WHAT IS BEING ASKED:
Copy out the lines below word for word, beginning with the line that contains "pink arrow: rotated 55 degrees clockwise" and stopping after the line that contains "black hexagon: moved".

DATA TO USE:
========================================================================
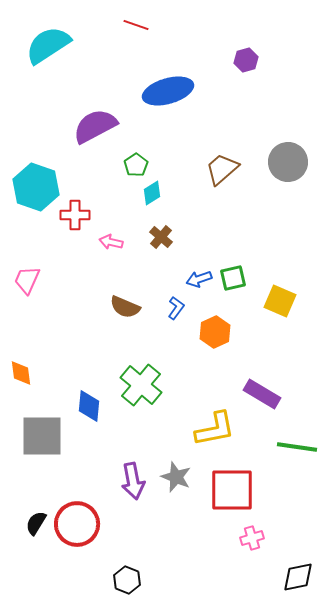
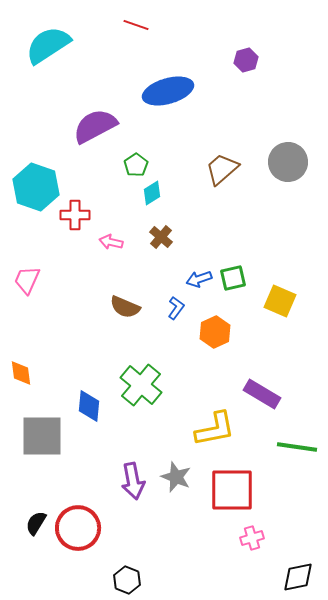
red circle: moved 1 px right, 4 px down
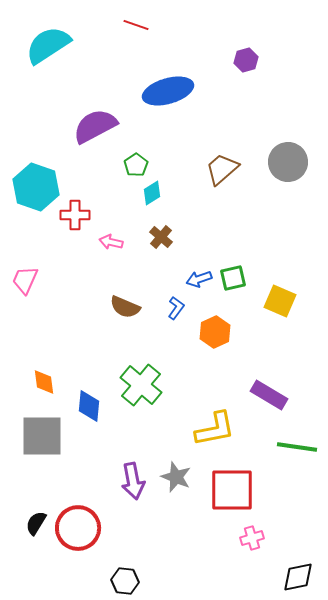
========================================================================
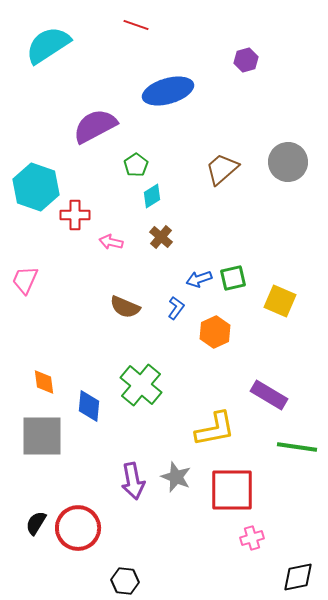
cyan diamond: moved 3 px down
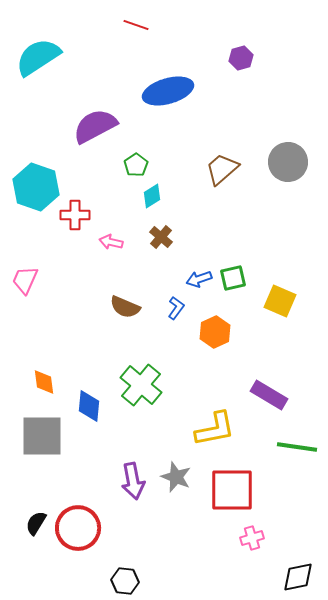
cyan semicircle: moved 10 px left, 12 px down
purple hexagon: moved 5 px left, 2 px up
========================================================================
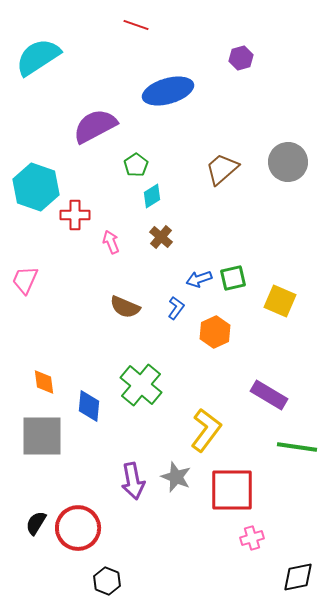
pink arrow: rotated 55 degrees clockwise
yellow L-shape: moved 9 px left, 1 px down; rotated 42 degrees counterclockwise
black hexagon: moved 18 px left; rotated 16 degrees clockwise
========================================================================
RESPONSE TO THE TASK:
pink arrow: rotated 55 degrees clockwise
yellow L-shape: moved 9 px left, 1 px down; rotated 42 degrees counterclockwise
black hexagon: moved 18 px left; rotated 16 degrees clockwise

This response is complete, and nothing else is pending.